▶ _WHAT TO WORK ON_
Show all lines from the records below in which the string "none" is present.

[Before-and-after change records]
# # #

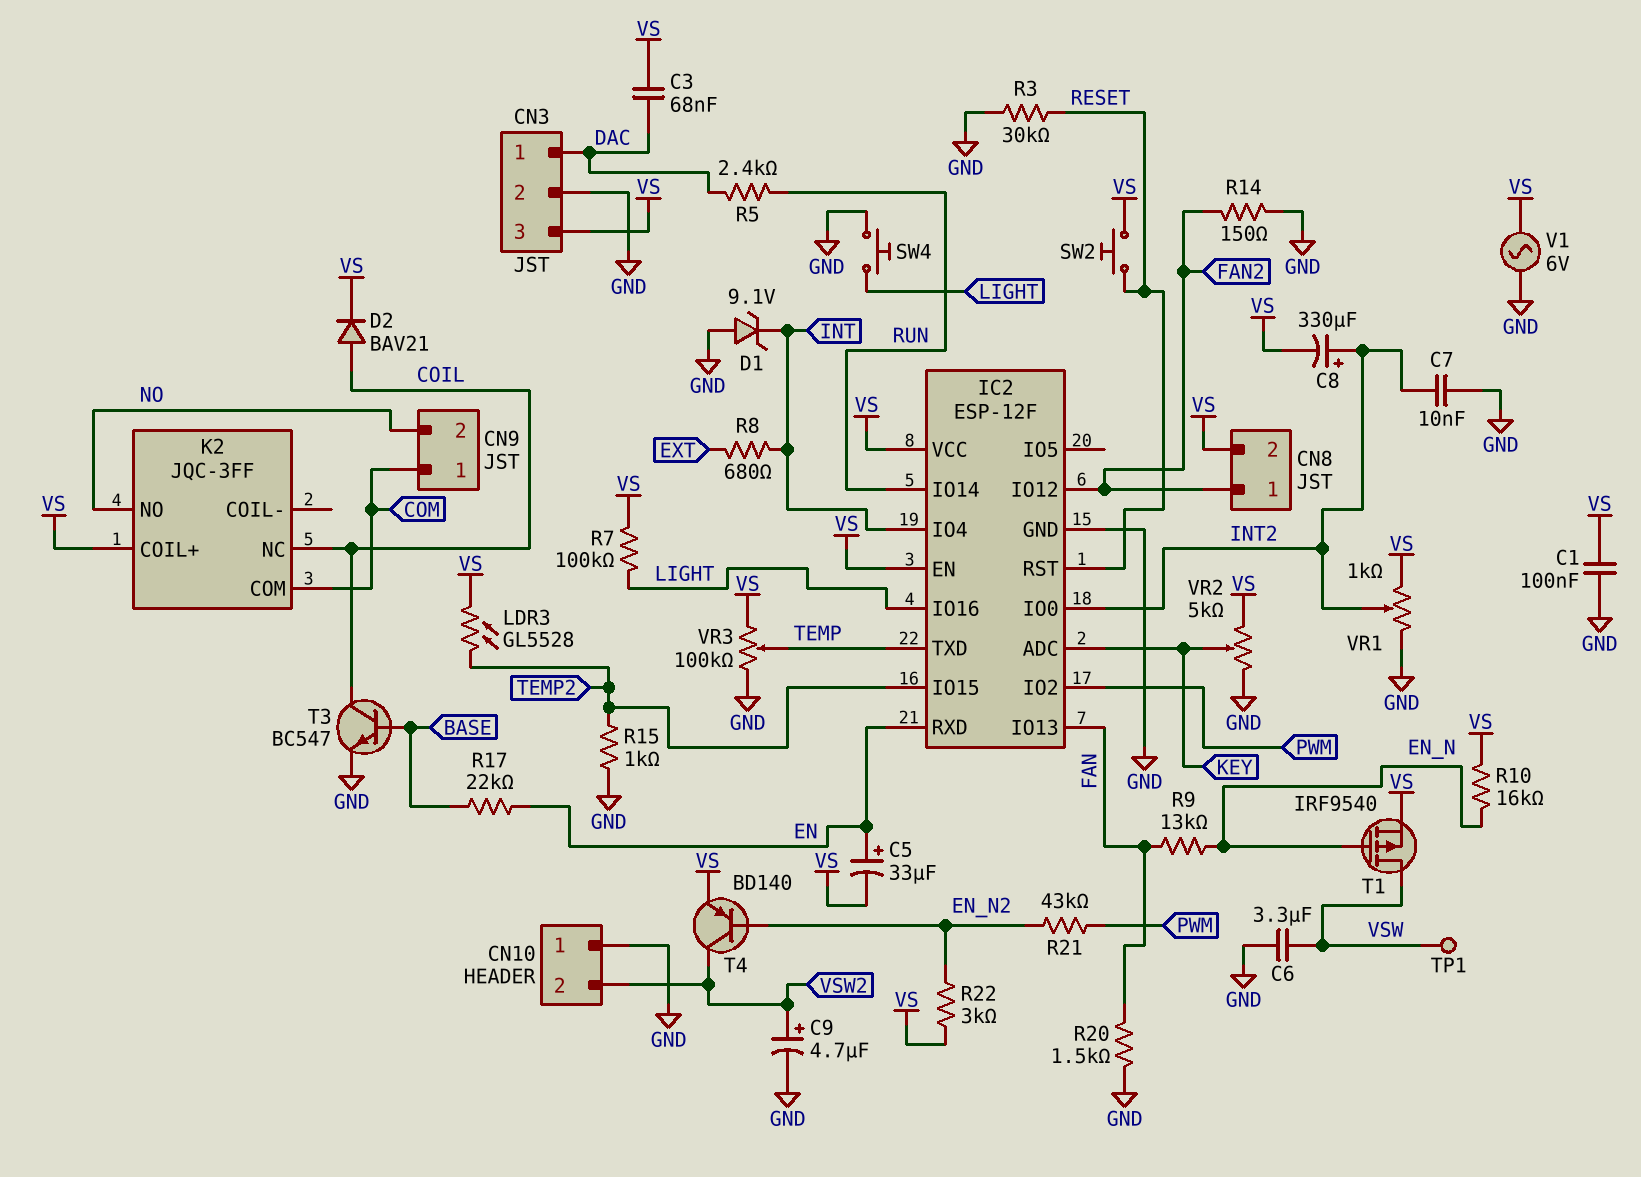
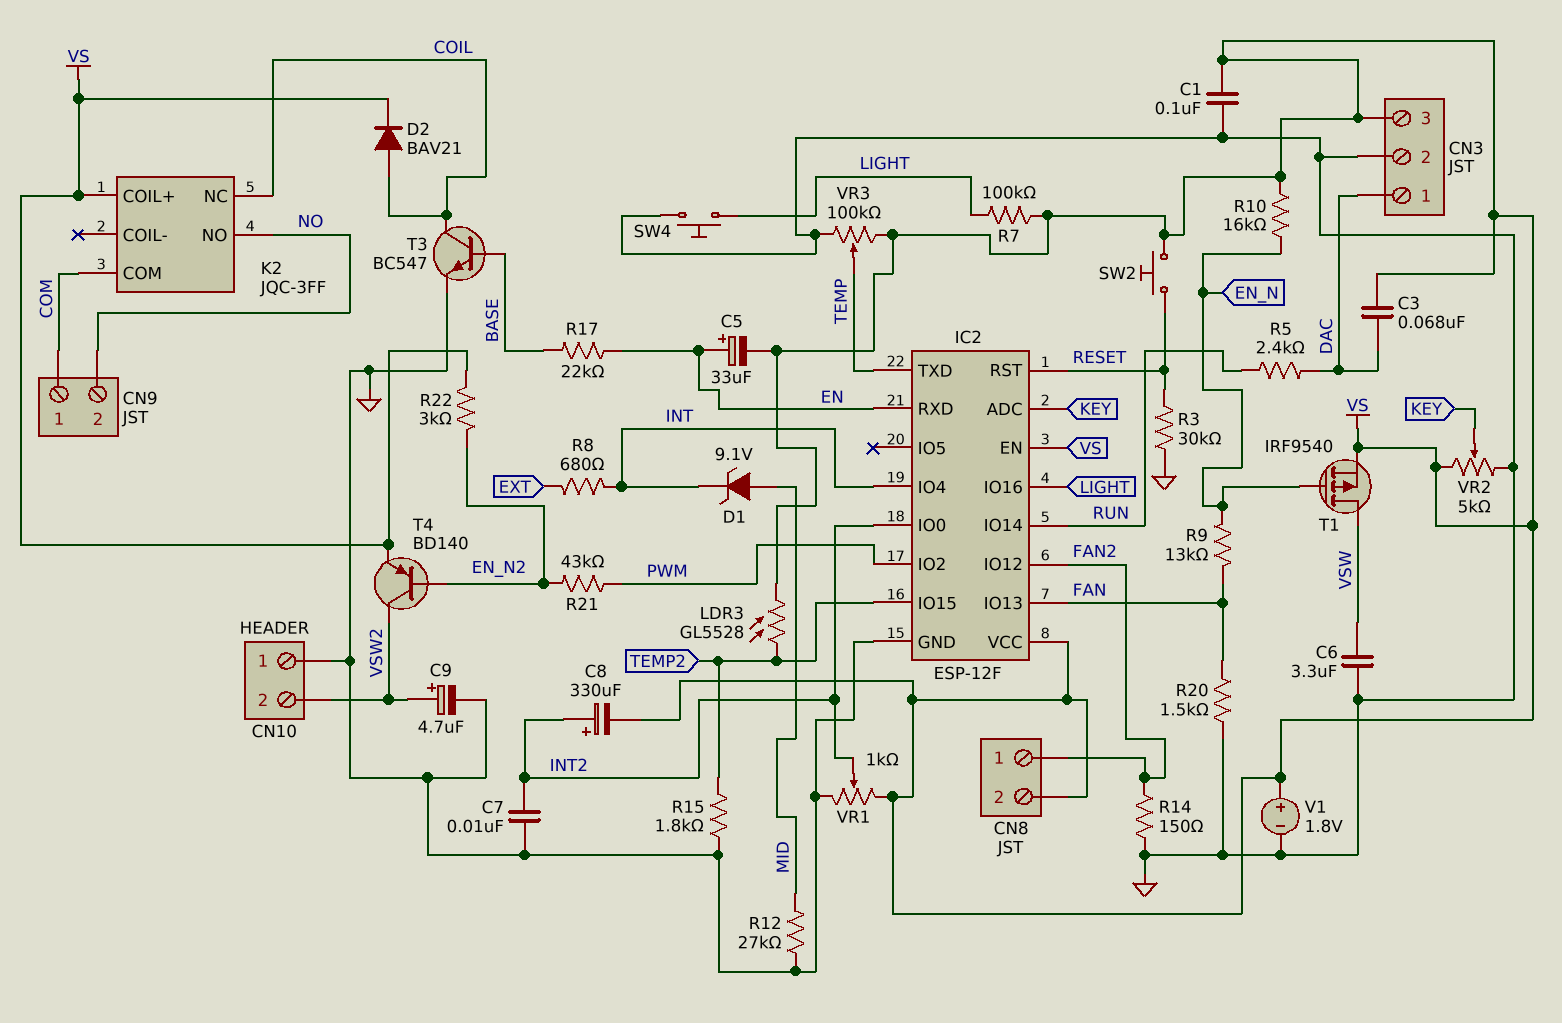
D1: zener 9.1V (A GND, K INT) -> zener 9.1V (A MID, K INT)
R12: none -> 27k (GND, MID)
R15: 1k (GND, TEMP2) -> 1.8k (GND, TEMP2)
TP1: test point (VSW) -> none
V1: AC 6V (GND, VS) -> 1.8V (plus VS, minus GND)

# # #

▶ _RESULT BELOW_
R12: none -> 27k (GND, MID)
TP1: test point (VSW) -> none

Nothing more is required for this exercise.